((

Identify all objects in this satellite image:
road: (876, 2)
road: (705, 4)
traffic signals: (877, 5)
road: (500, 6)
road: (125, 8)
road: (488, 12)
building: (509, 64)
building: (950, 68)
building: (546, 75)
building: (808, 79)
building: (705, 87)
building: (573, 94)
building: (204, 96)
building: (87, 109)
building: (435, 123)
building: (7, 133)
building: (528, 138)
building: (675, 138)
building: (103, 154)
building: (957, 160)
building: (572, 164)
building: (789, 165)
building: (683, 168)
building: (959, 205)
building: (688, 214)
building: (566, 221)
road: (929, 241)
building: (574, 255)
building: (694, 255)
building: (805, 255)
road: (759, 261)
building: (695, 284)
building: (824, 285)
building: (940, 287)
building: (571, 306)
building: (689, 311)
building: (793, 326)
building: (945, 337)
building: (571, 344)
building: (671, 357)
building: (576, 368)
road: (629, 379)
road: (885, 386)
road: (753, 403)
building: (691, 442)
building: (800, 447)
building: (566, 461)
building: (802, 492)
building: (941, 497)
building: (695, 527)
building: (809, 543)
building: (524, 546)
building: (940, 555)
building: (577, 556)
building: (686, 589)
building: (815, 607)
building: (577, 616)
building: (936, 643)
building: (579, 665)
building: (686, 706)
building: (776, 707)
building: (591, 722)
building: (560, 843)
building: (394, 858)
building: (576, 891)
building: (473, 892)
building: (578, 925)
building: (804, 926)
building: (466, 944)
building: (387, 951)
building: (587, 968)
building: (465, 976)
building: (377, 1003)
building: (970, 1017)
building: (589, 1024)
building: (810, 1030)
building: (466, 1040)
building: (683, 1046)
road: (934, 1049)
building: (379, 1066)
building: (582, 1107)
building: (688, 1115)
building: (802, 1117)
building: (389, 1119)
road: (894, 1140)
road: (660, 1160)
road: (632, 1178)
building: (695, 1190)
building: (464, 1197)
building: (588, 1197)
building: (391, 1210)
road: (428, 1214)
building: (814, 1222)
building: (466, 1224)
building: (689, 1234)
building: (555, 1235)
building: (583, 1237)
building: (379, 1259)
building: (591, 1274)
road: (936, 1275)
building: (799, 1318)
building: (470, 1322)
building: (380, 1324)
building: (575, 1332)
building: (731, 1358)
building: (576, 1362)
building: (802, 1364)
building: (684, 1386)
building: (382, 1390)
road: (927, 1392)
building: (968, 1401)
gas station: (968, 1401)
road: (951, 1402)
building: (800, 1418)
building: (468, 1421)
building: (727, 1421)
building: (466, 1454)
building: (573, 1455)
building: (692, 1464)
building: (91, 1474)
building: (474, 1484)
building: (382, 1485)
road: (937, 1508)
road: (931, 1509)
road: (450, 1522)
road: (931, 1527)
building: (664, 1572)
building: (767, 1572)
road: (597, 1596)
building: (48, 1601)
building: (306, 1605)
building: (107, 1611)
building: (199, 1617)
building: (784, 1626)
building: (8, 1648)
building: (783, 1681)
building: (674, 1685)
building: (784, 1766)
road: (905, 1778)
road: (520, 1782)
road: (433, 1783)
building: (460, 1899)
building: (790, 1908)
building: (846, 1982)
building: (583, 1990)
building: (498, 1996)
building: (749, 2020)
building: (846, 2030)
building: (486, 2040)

))

Try it>
The full set of entries should be copied out exactly as given.

Output of the exercise>
Identify all objects in this satellite image:
road: (876, 2)
road: (705, 4)
traffic signals: (877, 5)
road: (500, 6)
road: (125, 8)
road: (488, 12)
building: (509, 64)
building: (950, 68)
building: (546, 75)
building: (808, 79)
building: (705, 87)
building: (573, 94)
building: (204, 96)
building: (87, 109)
building: (435, 123)
building: (7, 133)
building: (528, 138)
building: (675, 138)
building: (103, 154)
building: (957, 160)
building: (572, 164)
building: (789, 165)
building: (683, 168)
building: (959, 205)
building: (688, 214)
building: (566, 221)
road: (929, 241)
building: (574, 255)
building: (694, 255)
building: (805, 255)
road: (759, 261)
building: (695, 284)
building: (824, 285)
building: (940, 287)
building: (571, 306)
building: (689, 311)
building: (793, 326)
building: (945, 337)
building: (571, 344)
building: (671, 357)
building: (576, 368)
road: (629, 379)
road: (885, 386)
road: (753, 403)
building: (691, 442)
building: (800, 447)
building: (566, 461)
building: (802, 492)
building: (941, 497)
building: (695, 527)
building: (809, 543)
building: (524, 546)
building: (940, 555)
building: (577, 556)
building: (686, 589)
building: (815, 607)
building: (577, 616)
building: (936, 643)
building: (579, 665)
building: (686, 706)
building: (776, 707)
building: (591, 722)
building: (560, 843)
building: (394, 858)
building: (576, 891)
building: (473, 892)
building: (578, 925)
building: (804, 926)
building: (466, 944)
building: (387, 951)
building: (587, 968)
building: (465, 976)
building: (377, 1003)
building: (970, 1017)
building: (589, 1024)
building: (810, 1030)
building: (466, 1040)
building: (683, 1046)
road: (934, 1049)
building: (379, 1066)
building: (582, 1107)
building: (688, 1115)
building: (802, 1117)
building: (389, 1119)
road: (894, 1140)
road: (660, 1160)
road: (632, 1178)
building: (695, 1190)
building: (464, 1197)
building: (588, 1197)
building: (391, 1210)
road: (428, 1214)
building: (814, 1222)
building: (466, 1224)
building: (689, 1234)
building: (555, 1235)
building: (583, 1237)
building: (379, 1259)
building: (591, 1274)
road: (936, 1275)
building: (799, 1318)
building: (470, 1322)
building: (380, 1324)
building: (575, 1332)
building: (731, 1358)
building: (576, 1362)
building: (802, 1364)
building: (684, 1386)
building: (382, 1390)
road: (927, 1392)
building: (968, 1401)
gas station: (968, 1401)
road: (951, 1402)
building: (800, 1418)
building: (468, 1421)
building: (727, 1421)
building: (466, 1454)
building: (573, 1455)
building: (692, 1464)
building: (91, 1474)
building: (474, 1484)
building: (382, 1485)
road: (937, 1508)
road: (931, 1509)
road: (450, 1522)
road: (931, 1527)
building: (664, 1572)
building: (767, 1572)
road: (597, 1596)
building: (48, 1601)
building: (306, 1605)
building: (107, 1611)
building: (199, 1617)
building: (784, 1626)
building: (8, 1648)
building: (783, 1681)
building: (674, 1685)
building: (784, 1766)
road: (905, 1778)
road: (520, 1782)
road: (433, 1783)
building: (460, 1899)
building: (790, 1908)
building: (846, 1982)
building: (583, 1990)
building: (498, 1996)
building: (749, 2020)
building: (846, 2030)
building: (486, 2040)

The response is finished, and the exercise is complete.